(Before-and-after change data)
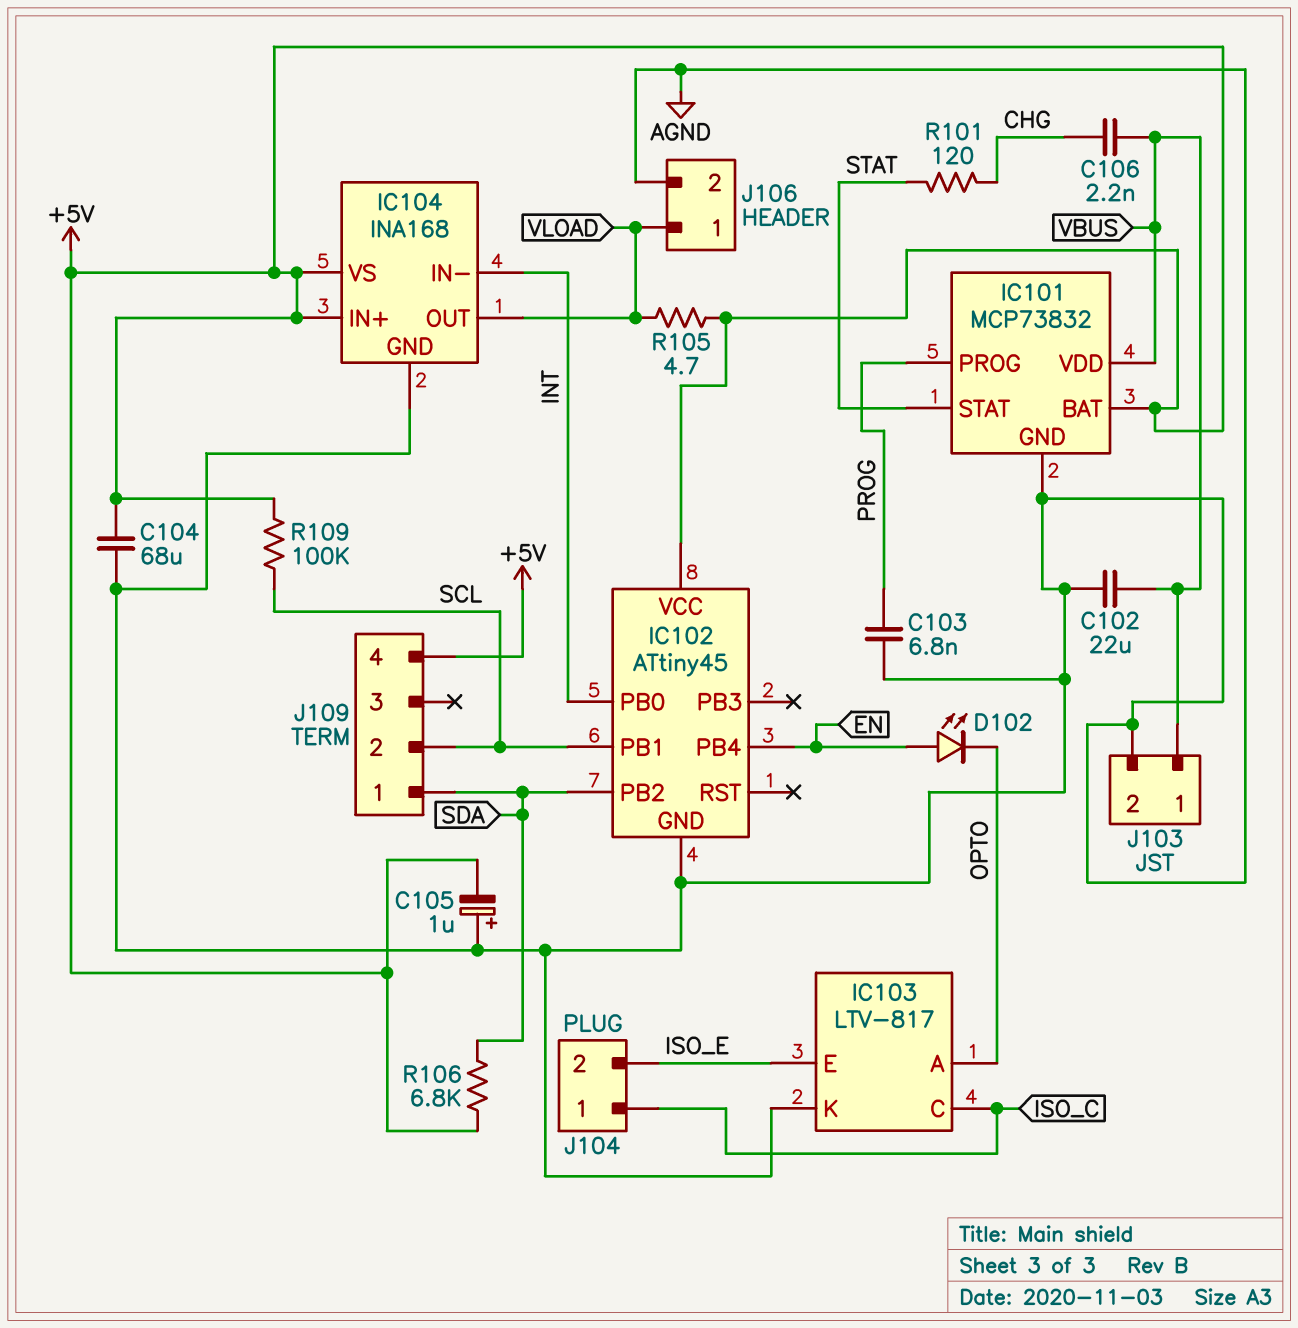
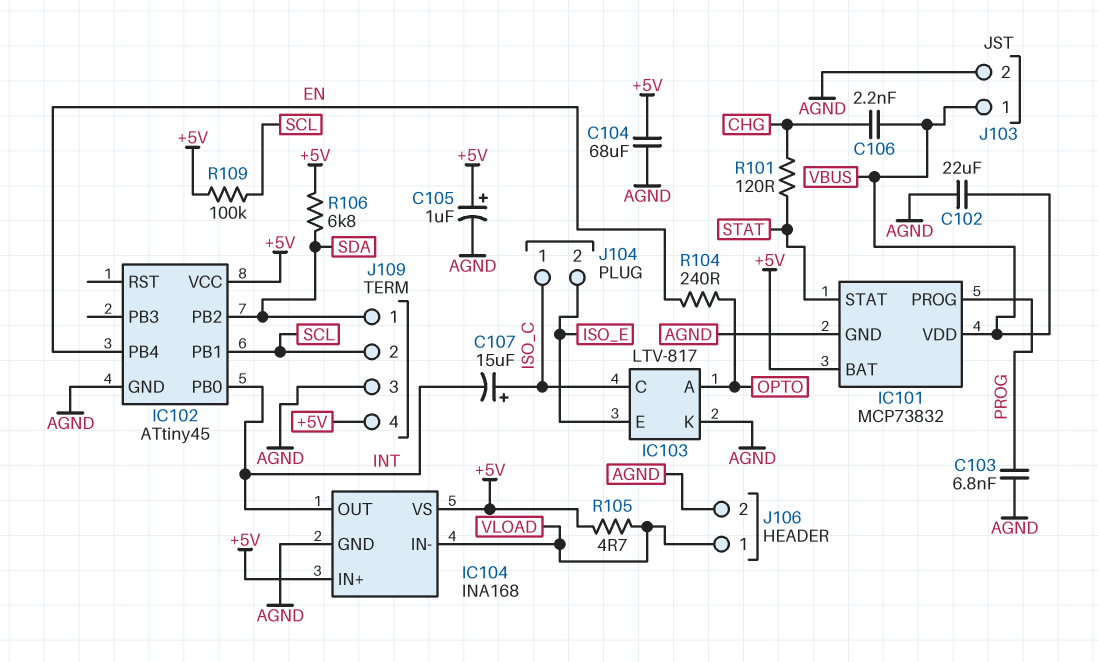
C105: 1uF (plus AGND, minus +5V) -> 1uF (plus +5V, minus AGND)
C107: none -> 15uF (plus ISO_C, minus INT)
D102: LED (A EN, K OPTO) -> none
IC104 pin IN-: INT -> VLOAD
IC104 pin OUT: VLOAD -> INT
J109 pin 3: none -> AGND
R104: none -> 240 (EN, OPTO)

**What is expected:** Each entry above needs to be restated without a single word changed; skip the images.

**Your solution:**
C105: 1uF (plus AGND, minus +5V) -> 1uF (plus +5V, minus AGND)
C107: none -> 15uF (plus ISO_C, minus INT)
D102: LED (A EN, K OPTO) -> none
IC104 pin IN-: INT -> VLOAD
IC104 pin OUT: VLOAD -> INT
J109 pin 3: none -> AGND
R104: none -> 240 (EN, OPTO)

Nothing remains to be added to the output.